** SUPPLIED DATA follows **
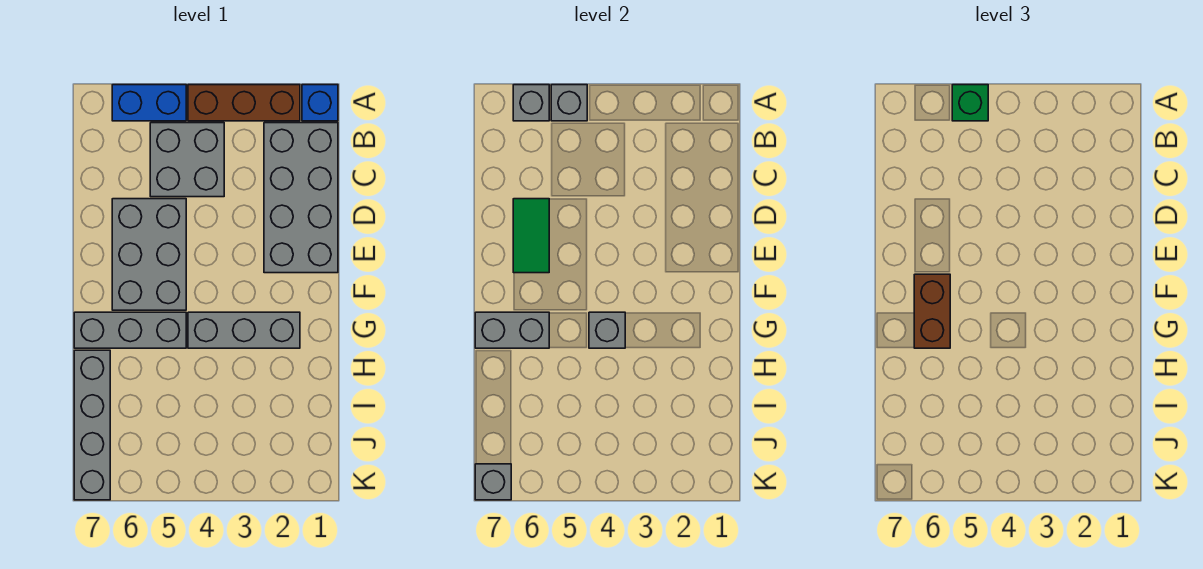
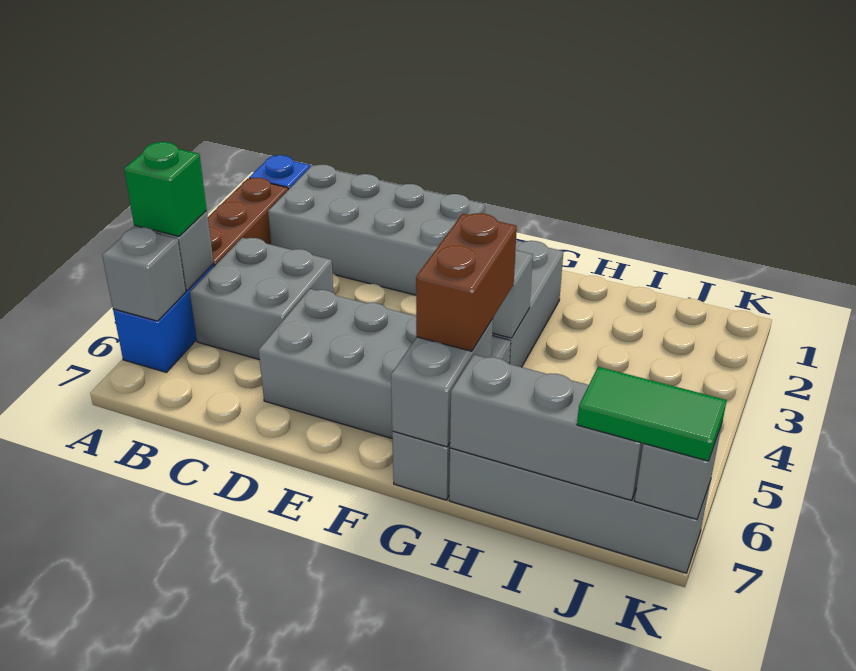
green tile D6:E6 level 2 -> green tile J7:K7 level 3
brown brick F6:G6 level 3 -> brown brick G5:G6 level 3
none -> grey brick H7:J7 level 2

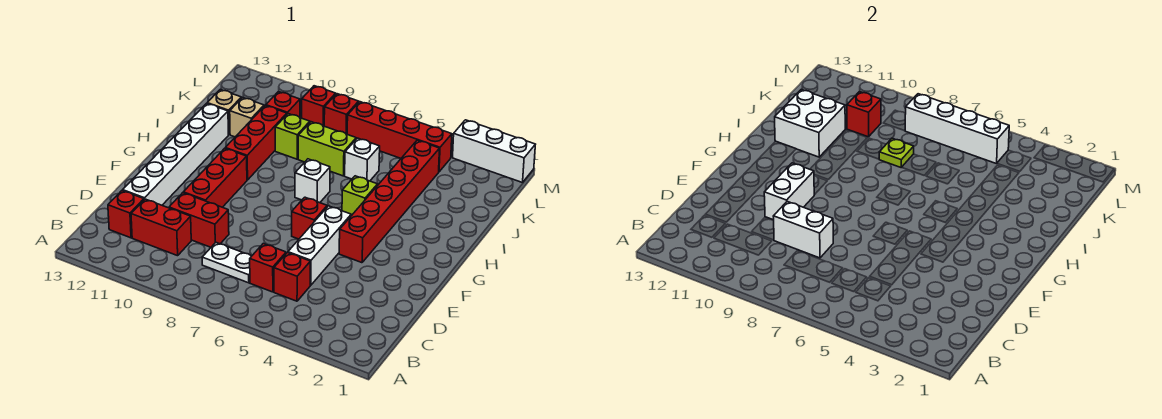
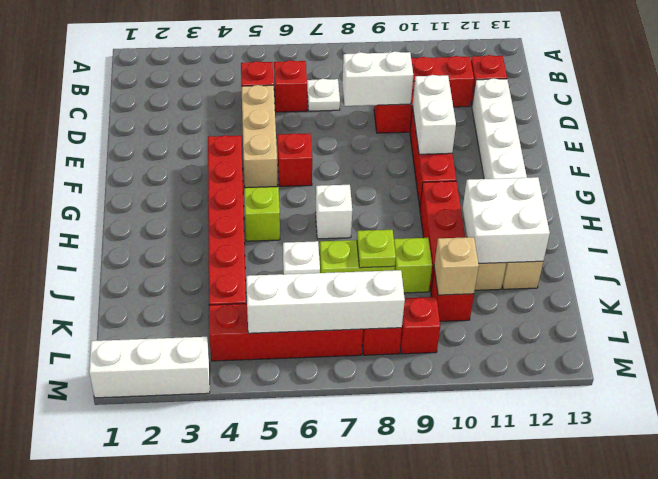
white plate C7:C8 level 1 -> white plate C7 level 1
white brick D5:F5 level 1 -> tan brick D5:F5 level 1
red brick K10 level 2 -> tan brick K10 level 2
** End of SUPPLIED DATA **
** SUPPLIED DATA follows **
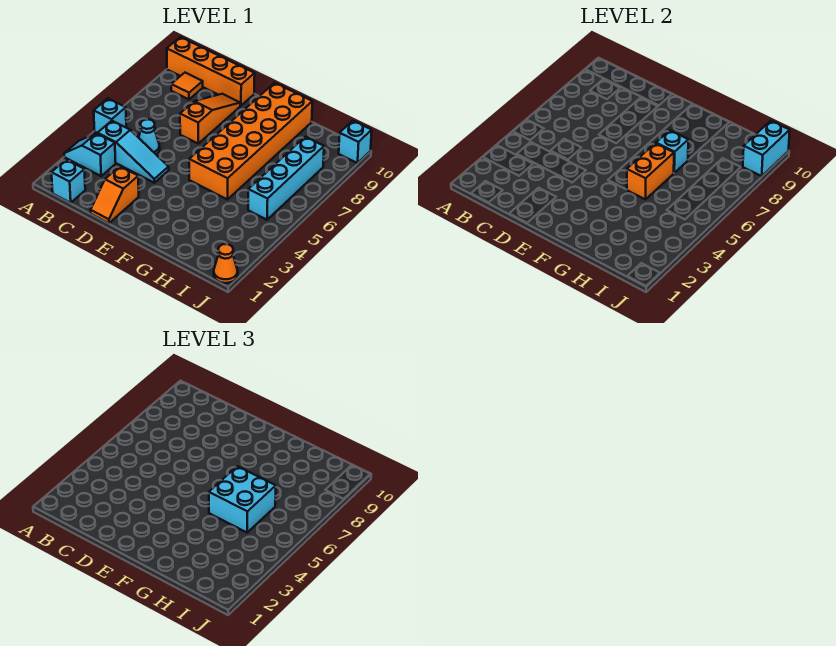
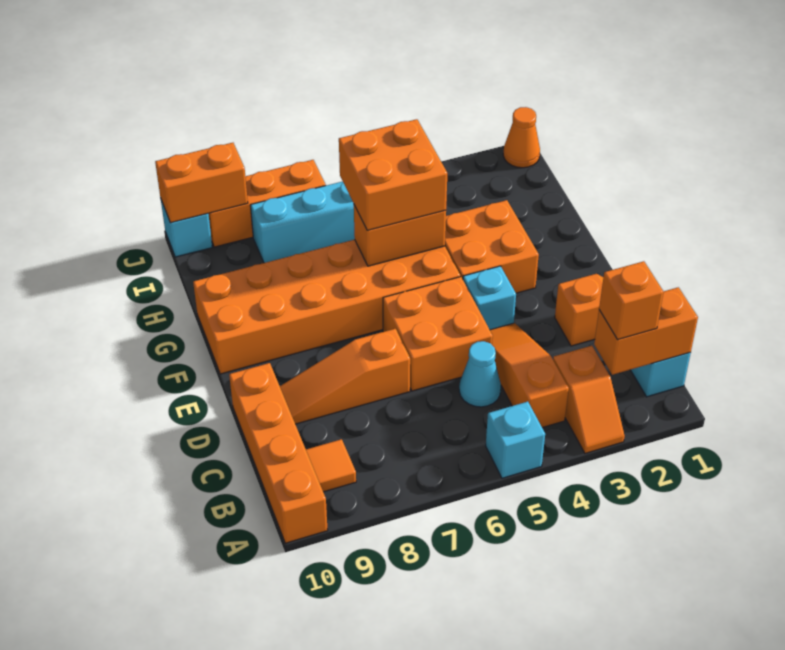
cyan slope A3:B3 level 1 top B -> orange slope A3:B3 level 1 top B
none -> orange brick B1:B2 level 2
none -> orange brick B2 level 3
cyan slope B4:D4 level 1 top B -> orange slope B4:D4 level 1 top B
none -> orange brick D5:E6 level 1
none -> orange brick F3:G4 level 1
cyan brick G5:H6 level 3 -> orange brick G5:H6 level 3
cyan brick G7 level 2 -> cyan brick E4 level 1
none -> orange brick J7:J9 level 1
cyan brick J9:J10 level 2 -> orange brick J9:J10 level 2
** End of SUPPLIED DATA **
Working through the records above, establish how many lines contain the string "cyan", and reply with the number by itself.

5